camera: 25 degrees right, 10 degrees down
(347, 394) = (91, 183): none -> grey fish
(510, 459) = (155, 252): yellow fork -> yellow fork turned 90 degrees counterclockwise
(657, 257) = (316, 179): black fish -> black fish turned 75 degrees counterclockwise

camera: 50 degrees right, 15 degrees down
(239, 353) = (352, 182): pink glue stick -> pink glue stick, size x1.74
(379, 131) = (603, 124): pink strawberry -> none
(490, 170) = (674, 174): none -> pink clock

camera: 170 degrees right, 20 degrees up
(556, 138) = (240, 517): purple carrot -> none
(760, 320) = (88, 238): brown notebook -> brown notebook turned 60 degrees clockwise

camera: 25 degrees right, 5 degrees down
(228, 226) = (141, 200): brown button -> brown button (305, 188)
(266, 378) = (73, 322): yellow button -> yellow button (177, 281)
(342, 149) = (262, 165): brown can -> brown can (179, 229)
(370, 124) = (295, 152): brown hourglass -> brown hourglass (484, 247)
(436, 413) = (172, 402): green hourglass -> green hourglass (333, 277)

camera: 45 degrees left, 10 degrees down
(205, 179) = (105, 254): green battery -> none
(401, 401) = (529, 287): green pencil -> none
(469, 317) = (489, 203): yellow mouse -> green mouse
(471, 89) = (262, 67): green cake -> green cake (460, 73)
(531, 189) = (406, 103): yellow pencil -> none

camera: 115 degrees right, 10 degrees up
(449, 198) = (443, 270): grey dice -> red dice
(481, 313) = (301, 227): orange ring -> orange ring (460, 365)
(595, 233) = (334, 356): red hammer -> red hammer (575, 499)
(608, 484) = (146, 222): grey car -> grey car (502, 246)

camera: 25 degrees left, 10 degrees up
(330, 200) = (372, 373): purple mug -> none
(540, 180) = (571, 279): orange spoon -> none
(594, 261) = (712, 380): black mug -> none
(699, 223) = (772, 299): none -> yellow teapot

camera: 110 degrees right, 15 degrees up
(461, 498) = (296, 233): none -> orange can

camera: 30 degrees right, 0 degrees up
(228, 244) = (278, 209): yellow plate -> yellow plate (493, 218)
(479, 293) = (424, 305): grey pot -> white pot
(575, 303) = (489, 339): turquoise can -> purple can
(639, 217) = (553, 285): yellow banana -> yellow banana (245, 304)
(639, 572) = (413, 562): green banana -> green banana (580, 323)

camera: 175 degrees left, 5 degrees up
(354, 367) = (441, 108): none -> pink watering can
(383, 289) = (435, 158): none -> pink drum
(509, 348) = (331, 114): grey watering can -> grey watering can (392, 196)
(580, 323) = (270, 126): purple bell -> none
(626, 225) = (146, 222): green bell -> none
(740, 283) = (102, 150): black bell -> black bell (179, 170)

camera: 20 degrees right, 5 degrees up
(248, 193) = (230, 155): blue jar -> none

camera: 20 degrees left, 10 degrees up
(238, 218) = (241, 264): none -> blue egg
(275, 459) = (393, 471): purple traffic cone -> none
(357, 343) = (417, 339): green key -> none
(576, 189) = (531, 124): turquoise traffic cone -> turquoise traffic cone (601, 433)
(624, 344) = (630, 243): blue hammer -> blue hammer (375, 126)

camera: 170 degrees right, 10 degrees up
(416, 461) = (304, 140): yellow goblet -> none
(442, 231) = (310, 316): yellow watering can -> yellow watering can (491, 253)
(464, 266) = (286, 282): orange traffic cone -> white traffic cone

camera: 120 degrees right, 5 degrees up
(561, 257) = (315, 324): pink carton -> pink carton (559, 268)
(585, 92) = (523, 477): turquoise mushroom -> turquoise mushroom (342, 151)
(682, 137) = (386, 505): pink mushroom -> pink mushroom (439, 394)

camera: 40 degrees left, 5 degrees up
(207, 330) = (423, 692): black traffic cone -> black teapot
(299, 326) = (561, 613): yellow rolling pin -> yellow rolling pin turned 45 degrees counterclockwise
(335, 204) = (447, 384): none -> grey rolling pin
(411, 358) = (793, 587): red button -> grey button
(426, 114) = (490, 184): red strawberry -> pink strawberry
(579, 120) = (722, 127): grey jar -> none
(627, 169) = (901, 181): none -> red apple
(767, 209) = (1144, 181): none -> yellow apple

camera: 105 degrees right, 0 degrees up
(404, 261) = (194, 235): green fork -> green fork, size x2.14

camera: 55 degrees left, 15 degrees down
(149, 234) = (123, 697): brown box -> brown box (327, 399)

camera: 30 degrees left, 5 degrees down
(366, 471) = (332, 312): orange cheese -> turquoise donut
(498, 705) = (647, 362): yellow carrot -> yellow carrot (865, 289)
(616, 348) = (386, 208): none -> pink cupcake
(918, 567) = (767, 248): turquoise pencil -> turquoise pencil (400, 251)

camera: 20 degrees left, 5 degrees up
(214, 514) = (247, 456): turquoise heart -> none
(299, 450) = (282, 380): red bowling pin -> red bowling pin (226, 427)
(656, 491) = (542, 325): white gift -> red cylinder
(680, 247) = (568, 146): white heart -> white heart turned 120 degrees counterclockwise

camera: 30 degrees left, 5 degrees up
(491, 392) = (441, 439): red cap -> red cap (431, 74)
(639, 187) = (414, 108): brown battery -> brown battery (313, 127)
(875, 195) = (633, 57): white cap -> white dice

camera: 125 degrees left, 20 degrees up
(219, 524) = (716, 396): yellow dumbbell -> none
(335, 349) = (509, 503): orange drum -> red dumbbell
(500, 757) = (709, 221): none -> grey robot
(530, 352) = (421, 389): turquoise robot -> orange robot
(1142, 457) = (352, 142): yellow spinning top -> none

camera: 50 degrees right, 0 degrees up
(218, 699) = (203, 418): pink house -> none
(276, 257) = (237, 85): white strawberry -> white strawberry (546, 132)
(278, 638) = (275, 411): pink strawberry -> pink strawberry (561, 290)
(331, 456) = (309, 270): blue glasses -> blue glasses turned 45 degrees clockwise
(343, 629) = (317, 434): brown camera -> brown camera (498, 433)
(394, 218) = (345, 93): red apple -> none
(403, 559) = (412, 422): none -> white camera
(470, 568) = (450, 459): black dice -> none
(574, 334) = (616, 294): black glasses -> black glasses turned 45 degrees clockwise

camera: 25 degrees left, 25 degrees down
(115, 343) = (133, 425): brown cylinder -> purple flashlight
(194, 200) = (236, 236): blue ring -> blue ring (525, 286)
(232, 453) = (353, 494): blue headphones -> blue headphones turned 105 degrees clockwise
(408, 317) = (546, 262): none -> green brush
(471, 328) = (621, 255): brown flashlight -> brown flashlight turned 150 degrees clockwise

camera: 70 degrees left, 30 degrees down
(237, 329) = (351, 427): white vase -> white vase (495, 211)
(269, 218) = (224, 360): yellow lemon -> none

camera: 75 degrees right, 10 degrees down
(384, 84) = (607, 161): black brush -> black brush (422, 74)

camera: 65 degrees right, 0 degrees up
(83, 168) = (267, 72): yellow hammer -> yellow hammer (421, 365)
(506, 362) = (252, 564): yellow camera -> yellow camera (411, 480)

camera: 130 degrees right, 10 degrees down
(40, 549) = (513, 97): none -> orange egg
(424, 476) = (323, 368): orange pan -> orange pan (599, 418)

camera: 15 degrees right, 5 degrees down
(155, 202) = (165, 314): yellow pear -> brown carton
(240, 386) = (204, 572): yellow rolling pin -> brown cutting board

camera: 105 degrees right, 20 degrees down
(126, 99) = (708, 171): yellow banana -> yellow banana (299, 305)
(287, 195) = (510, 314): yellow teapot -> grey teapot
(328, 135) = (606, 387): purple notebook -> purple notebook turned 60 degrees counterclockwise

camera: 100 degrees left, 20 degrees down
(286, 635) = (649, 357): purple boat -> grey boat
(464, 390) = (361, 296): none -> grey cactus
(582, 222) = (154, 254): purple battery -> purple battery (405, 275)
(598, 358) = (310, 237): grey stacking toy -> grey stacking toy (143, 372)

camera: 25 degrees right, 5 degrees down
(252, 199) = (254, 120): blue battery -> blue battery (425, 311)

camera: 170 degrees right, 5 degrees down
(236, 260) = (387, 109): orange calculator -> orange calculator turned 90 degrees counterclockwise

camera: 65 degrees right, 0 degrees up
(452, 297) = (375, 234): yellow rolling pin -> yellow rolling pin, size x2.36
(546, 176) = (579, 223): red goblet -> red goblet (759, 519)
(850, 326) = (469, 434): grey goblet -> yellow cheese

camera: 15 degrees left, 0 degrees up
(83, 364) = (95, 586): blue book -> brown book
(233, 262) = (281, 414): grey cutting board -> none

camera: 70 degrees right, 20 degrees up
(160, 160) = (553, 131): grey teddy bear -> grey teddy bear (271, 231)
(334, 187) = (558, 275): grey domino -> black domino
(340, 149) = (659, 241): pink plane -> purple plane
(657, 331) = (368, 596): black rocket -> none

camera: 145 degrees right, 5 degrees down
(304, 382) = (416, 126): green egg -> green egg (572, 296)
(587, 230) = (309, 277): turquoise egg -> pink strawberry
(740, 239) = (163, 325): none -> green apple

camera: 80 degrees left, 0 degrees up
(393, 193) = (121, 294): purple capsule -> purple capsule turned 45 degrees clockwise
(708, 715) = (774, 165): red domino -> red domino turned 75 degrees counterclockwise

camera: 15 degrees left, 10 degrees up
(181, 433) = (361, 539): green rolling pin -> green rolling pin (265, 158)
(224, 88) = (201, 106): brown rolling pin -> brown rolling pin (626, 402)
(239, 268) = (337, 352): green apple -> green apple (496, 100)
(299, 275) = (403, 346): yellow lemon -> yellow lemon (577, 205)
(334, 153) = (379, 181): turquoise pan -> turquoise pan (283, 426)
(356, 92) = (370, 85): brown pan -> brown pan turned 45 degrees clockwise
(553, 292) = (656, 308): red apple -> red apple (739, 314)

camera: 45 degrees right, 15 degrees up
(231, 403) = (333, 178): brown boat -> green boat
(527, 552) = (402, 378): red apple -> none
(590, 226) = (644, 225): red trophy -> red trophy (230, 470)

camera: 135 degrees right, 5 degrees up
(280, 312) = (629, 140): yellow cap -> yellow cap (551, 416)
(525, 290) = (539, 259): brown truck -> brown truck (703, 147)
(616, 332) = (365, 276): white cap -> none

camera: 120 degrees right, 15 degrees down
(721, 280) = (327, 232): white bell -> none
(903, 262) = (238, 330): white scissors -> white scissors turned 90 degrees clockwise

Exercise aim -> Each line from the top of the entries above through the line containing "camera: 50 degrees right, 15 degrees down" must be transcribed exactly, and no other line may appear.

Solution to this task ->
camera: 25 degrees right, 10 degrees down
(347, 394) = (91, 183): none -> grey fish
(510, 459) = (155, 252): yellow fork -> yellow fork turned 90 degrees counterclockwise
(657, 257) = (316, 179): black fish -> black fish turned 75 degrees counterclockwise

camera: 50 degrees right, 15 degrees down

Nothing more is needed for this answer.